Please print the entries below exactly, from the line with "C7: 1.5uF (+3V3, GND) -> 1uF (+3V3, GND)" through the line with "V1: 5V (plus", including both of those lines and leaving out all others.
====== Dataset ======
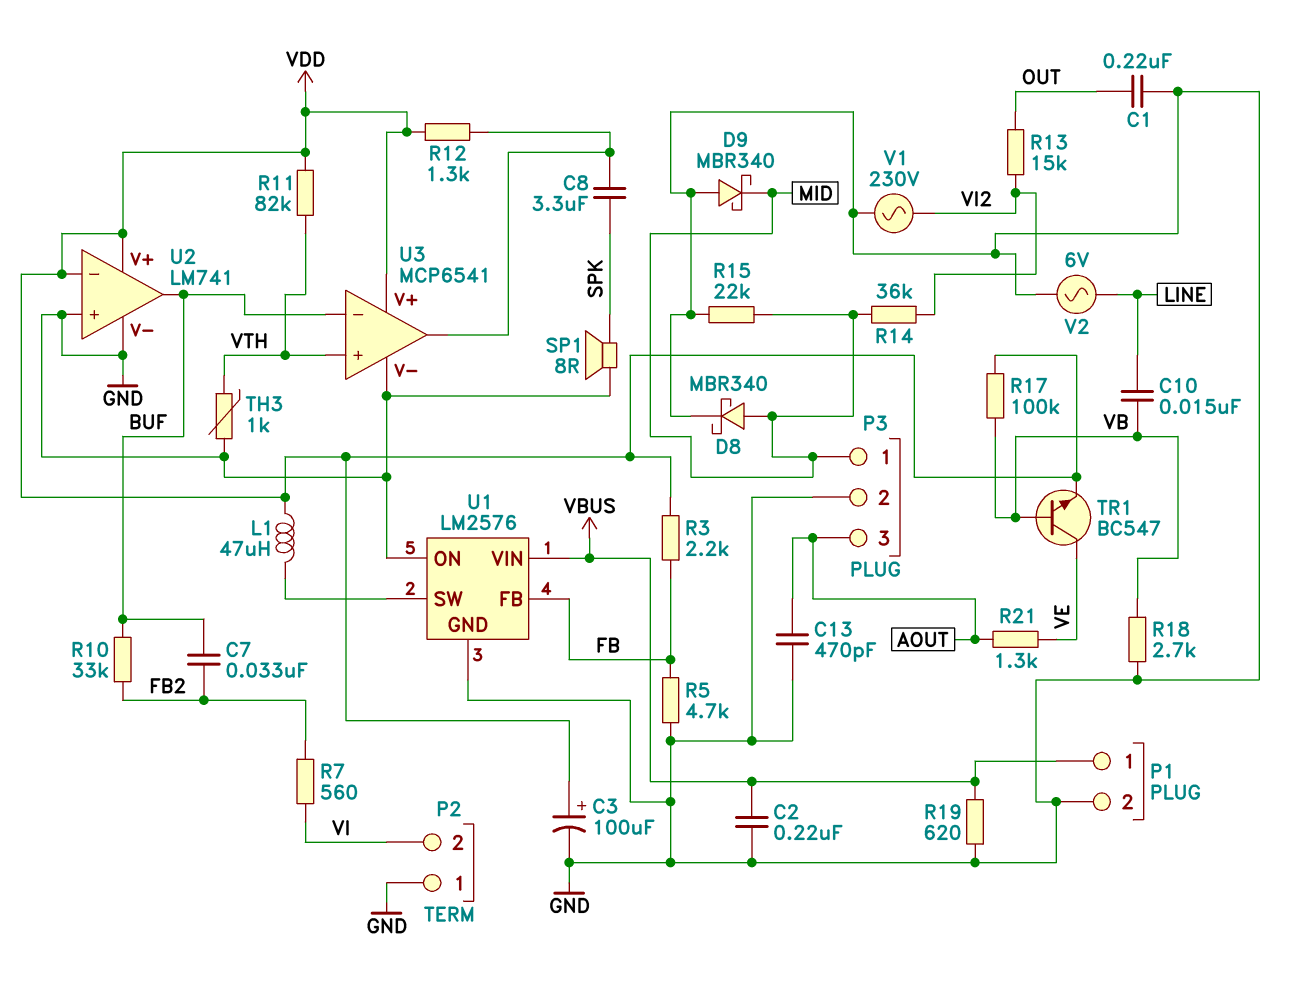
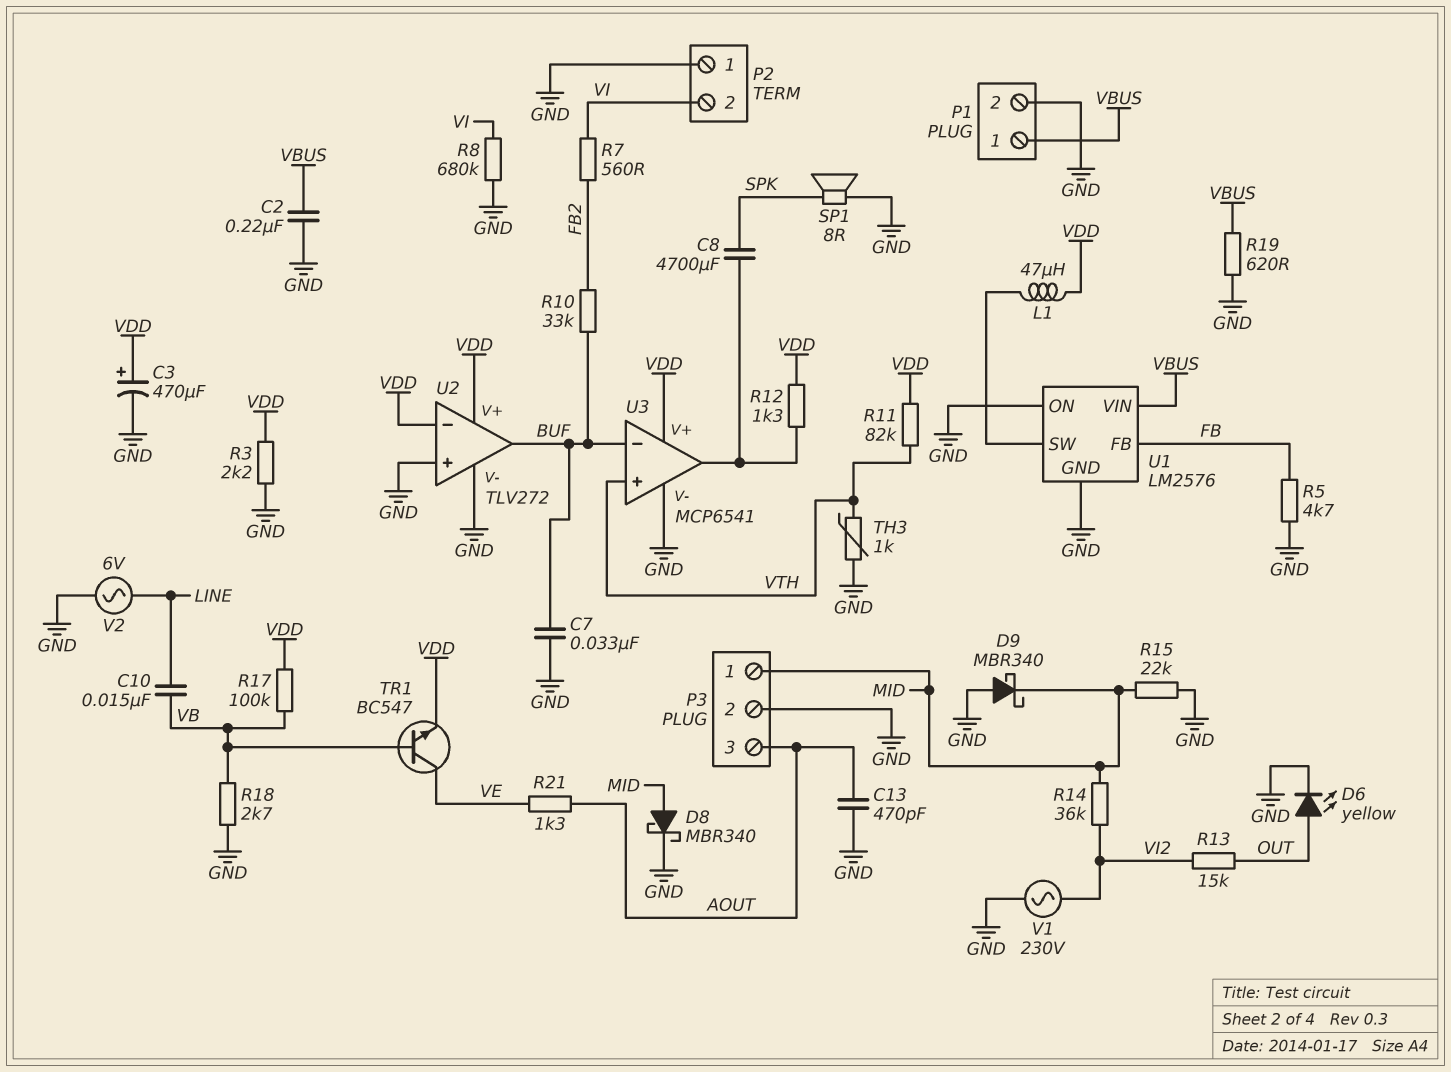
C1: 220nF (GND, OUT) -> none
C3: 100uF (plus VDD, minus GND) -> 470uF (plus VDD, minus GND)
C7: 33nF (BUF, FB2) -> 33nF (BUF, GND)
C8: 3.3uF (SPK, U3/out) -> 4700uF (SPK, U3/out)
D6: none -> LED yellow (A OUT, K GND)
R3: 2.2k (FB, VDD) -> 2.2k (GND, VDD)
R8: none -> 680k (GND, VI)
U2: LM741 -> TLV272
======
====== Dataset ======
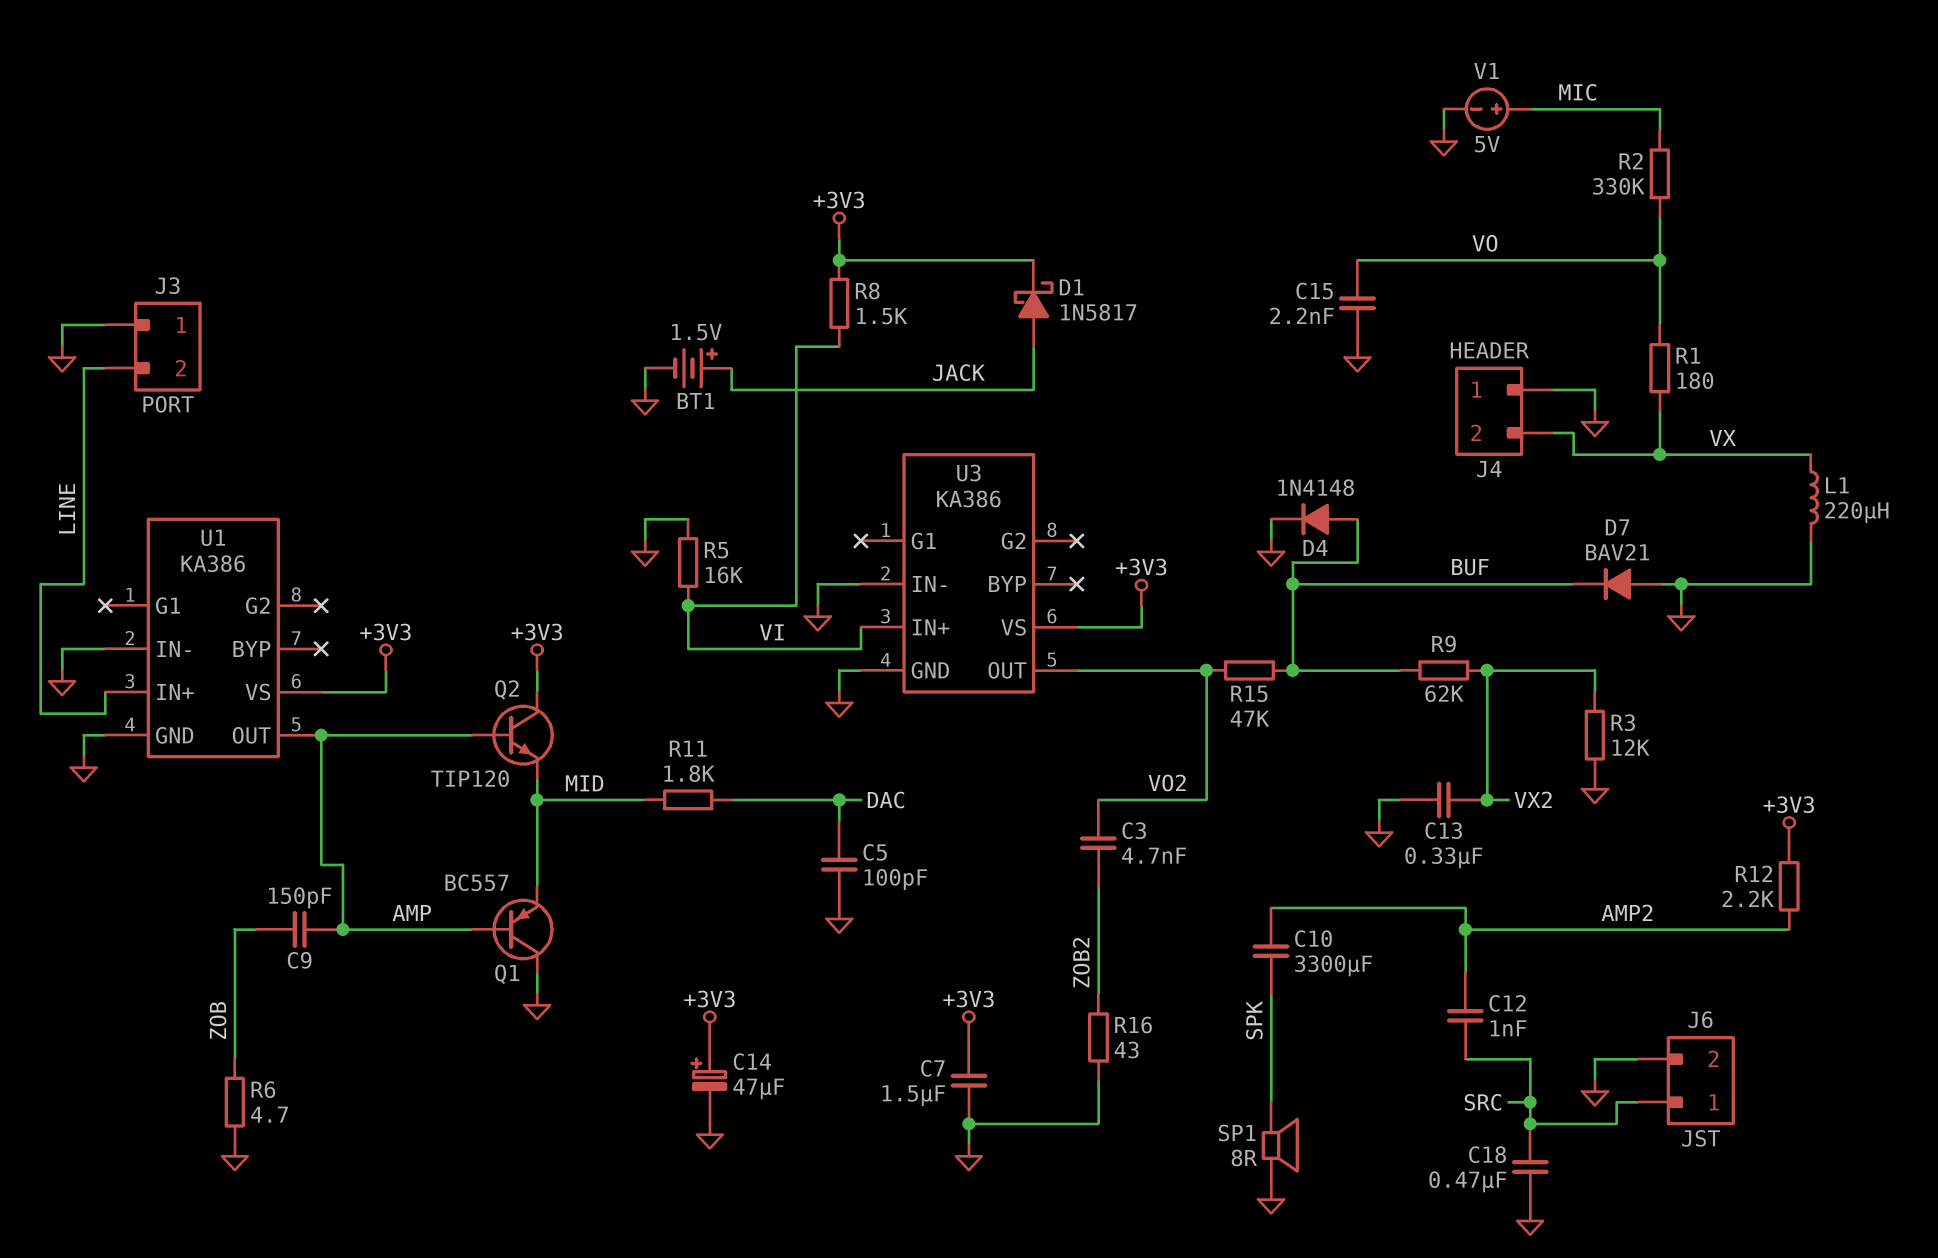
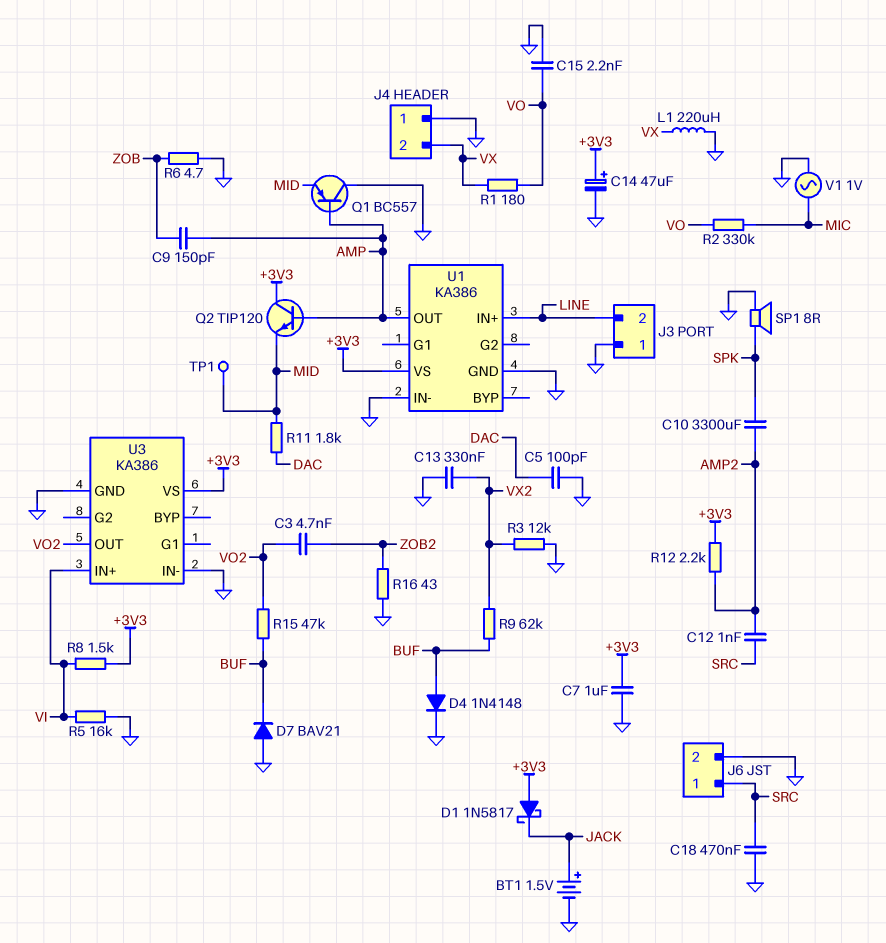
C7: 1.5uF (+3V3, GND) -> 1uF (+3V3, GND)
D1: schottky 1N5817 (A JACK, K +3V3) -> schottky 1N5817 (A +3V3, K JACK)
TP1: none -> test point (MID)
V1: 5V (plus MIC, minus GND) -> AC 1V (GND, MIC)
======
§ The answer
C7: 1.5uF (+3V3, GND) -> 1uF (+3V3, GND)
D1: schottky 1N5817 (A JACK, K +3V3) -> schottky 1N5817 (A +3V3, K JACK)
TP1: none -> test point (MID)
V1: 5V (plus MIC, minus GND) -> AC 1V (GND, MIC)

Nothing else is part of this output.